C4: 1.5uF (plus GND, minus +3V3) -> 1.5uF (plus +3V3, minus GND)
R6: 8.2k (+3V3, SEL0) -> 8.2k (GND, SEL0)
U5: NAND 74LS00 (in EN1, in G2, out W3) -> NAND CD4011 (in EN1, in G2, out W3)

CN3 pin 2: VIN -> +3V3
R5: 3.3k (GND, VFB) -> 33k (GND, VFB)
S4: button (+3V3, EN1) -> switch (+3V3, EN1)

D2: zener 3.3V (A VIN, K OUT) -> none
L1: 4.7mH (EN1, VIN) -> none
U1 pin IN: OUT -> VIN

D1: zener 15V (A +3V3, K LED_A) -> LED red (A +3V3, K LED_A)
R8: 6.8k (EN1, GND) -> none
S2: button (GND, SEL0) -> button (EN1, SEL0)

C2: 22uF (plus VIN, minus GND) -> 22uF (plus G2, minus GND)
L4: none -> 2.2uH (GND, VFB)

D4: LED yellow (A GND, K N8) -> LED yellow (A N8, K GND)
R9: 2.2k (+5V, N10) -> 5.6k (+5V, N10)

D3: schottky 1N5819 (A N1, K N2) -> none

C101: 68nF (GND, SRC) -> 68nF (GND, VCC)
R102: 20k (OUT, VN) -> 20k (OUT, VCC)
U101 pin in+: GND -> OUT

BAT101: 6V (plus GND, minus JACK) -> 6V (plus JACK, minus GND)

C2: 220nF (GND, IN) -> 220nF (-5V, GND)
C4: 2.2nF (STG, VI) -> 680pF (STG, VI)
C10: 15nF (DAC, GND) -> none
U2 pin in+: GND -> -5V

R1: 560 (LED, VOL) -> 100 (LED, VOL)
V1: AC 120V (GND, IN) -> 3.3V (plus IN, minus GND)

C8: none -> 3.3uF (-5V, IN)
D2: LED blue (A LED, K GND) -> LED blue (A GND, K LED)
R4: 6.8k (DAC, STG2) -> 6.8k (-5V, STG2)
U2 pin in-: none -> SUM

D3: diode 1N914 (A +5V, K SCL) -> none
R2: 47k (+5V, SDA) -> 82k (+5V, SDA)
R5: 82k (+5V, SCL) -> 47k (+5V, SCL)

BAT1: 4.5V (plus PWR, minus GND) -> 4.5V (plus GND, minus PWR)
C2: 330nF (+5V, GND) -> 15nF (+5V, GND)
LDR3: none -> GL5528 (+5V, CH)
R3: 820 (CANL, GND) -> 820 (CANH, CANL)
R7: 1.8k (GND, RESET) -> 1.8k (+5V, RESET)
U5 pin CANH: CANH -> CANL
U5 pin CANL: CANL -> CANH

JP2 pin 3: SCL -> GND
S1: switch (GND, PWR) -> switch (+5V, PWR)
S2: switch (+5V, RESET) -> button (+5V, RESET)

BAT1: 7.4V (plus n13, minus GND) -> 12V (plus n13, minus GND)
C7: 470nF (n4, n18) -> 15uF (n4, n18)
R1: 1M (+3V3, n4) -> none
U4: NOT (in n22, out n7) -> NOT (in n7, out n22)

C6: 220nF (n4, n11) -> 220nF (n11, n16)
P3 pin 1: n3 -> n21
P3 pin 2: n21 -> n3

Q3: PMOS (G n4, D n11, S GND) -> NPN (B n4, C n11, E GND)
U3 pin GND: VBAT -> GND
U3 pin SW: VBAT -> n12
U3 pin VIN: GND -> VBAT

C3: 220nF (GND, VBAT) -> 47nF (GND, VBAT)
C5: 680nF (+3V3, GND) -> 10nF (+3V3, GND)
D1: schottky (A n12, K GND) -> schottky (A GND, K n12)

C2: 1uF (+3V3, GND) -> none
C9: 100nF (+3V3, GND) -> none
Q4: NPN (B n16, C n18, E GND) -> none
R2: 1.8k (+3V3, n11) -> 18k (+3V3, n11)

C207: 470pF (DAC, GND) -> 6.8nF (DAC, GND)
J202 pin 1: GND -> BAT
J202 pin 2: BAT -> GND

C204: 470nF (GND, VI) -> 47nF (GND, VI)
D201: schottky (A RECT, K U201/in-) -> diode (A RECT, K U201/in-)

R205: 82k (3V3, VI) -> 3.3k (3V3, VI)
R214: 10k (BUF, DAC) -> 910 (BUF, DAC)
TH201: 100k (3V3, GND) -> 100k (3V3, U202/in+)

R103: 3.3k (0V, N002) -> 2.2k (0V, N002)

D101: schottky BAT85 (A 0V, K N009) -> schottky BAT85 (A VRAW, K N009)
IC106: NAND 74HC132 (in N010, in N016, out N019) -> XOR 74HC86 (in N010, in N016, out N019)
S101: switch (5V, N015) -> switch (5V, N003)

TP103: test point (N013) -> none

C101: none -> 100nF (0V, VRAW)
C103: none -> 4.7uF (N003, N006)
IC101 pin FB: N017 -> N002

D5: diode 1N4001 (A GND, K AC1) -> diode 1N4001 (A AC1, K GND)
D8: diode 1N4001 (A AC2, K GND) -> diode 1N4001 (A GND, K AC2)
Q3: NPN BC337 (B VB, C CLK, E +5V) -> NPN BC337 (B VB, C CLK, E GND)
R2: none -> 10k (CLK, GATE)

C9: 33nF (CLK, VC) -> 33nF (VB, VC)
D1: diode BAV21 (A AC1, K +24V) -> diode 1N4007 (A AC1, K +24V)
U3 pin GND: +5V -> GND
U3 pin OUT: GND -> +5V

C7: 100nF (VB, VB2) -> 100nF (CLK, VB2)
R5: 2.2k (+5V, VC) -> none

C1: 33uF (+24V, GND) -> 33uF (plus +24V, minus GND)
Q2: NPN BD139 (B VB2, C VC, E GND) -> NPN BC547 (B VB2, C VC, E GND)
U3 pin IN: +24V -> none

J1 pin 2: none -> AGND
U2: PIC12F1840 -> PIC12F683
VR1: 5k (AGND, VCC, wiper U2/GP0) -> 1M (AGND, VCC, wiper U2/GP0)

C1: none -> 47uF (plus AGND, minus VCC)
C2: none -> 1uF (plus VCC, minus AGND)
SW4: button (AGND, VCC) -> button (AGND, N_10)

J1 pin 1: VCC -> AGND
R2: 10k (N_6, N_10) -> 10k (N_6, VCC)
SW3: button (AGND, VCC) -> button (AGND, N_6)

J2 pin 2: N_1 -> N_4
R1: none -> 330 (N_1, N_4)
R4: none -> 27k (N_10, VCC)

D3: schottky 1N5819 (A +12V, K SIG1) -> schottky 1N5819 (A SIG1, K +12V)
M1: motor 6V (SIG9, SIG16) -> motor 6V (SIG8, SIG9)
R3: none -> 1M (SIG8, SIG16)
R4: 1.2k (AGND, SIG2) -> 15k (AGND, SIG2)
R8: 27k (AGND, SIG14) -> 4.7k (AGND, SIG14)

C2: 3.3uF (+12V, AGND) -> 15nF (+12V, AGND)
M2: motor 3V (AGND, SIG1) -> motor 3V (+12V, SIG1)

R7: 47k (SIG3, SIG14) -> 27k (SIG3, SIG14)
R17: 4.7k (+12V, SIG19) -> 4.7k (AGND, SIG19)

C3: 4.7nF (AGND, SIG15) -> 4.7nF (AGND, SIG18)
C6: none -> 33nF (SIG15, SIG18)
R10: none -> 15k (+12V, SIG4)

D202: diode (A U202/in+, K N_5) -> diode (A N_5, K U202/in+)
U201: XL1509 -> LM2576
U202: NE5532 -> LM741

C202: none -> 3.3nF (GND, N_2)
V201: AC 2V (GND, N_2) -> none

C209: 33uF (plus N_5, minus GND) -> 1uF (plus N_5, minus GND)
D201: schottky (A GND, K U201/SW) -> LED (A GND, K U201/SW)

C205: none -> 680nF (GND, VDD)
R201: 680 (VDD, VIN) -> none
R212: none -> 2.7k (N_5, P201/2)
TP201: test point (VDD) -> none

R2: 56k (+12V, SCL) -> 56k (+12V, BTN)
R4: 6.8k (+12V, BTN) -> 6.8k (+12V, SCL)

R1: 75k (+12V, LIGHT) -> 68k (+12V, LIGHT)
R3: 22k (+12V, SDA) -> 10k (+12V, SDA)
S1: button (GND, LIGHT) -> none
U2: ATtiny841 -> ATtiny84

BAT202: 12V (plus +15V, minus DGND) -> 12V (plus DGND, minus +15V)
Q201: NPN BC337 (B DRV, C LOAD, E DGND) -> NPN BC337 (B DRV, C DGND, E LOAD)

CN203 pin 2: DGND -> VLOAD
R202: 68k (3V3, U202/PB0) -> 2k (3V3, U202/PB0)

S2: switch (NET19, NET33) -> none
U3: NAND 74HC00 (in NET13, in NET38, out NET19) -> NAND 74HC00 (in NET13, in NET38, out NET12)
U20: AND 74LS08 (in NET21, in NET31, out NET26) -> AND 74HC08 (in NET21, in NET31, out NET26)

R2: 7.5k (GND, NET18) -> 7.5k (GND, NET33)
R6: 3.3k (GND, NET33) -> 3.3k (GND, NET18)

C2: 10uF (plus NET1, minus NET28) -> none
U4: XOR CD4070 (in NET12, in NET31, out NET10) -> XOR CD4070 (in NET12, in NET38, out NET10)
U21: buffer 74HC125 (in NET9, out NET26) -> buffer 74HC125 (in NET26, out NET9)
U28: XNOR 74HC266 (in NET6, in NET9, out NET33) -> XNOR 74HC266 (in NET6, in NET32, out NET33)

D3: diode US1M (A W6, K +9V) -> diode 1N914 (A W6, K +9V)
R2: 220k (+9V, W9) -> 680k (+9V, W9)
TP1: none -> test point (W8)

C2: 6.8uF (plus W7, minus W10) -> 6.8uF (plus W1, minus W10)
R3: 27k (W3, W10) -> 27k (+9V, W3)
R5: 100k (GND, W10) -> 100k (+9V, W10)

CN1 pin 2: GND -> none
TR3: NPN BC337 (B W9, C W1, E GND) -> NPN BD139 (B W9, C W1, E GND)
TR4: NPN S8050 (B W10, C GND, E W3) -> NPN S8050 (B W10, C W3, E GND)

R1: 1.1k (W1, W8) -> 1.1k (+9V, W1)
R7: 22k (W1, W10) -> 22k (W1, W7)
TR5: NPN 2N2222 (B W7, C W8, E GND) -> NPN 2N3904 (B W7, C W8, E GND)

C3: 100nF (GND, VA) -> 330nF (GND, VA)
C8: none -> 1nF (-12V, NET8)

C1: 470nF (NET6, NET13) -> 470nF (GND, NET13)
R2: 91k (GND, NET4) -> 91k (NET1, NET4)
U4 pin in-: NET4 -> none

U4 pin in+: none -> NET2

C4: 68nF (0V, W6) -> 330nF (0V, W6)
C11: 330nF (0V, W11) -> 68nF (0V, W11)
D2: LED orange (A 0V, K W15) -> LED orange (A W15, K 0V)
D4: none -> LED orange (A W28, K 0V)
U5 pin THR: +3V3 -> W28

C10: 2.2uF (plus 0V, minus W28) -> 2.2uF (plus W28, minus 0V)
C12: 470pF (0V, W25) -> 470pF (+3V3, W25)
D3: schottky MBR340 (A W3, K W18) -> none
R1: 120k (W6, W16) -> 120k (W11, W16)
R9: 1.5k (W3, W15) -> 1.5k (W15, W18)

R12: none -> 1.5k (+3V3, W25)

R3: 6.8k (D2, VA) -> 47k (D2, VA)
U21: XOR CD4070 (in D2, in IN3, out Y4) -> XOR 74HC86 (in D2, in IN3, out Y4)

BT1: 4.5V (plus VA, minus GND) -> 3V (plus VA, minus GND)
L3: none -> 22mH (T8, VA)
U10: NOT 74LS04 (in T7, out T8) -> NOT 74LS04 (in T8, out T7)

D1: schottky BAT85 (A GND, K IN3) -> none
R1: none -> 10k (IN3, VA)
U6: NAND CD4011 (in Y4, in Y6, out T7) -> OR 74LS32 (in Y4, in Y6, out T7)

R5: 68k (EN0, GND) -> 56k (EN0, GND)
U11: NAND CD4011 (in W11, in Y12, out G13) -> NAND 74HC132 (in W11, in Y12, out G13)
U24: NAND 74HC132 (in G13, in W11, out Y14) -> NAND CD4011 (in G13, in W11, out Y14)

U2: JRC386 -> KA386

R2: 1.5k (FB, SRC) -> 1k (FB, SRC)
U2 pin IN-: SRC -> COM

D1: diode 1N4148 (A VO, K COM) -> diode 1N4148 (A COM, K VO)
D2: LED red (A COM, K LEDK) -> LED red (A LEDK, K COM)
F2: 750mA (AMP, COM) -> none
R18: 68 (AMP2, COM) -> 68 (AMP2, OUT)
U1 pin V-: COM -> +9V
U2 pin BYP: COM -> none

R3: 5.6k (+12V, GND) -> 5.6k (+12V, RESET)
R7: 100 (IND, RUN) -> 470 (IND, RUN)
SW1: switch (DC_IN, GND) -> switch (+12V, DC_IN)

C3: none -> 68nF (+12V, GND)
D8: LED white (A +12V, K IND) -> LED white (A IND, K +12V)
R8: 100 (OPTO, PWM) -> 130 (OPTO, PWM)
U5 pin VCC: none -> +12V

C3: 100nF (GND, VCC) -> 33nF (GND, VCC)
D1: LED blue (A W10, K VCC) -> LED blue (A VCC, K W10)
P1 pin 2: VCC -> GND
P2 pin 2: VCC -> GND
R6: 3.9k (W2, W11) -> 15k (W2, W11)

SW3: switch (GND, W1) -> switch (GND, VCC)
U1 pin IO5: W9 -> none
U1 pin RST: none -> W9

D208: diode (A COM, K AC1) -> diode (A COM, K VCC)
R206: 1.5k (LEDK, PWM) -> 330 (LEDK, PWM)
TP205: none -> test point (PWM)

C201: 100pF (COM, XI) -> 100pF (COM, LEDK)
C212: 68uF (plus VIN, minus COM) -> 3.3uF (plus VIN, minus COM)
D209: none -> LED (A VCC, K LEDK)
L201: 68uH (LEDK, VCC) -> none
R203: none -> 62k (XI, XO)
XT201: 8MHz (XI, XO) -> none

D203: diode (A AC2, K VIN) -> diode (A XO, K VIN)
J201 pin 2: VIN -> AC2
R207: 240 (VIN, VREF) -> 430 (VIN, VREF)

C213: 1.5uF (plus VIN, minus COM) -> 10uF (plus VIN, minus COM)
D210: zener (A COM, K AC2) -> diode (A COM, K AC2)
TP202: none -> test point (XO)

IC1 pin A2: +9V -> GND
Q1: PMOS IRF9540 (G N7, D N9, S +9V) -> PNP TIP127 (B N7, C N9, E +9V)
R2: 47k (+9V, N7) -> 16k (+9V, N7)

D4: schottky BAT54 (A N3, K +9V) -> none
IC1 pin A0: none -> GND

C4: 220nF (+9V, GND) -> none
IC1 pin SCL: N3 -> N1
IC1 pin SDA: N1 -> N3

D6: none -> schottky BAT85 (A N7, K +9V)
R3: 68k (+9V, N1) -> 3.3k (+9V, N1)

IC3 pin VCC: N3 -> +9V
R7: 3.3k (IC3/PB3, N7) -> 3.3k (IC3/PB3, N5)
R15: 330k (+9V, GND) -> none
+ + + + + + +
▶ **Work instruction**
Could you set down, word for word, only the lines above from the line with "Q3: PMOS (G" to the line with "C207: 470pF (DAC, GND) -> 6.8nF (DAC, GND)", including both?

▶ **Expected answer**
Q3: PMOS (G n4, D n11, S GND) -> NPN (B n4, C n11, E GND)
U3 pin GND: VBAT -> GND
U3 pin SW: VBAT -> n12
U3 pin VIN: GND -> VBAT

C3: 220nF (GND, VBAT) -> 47nF (GND, VBAT)
C5: 680nF (+3V3, GND) -> 10nF (+3V3, GND)
D1: schottky (A n12, K GND) -> schottky (A GND, K n12)

C2: 1uF (+3V3, GND) -> none
C9: 100nF (+3V3, GND) -> none
Q4: NPN (B n16, C n18, E GND) -> none
R2: 1.8k (+3V3, n11) -> 18k (+3V3, n11)

C207: 470pF (DAC, GND) -> 6.8nF (DAC, GND)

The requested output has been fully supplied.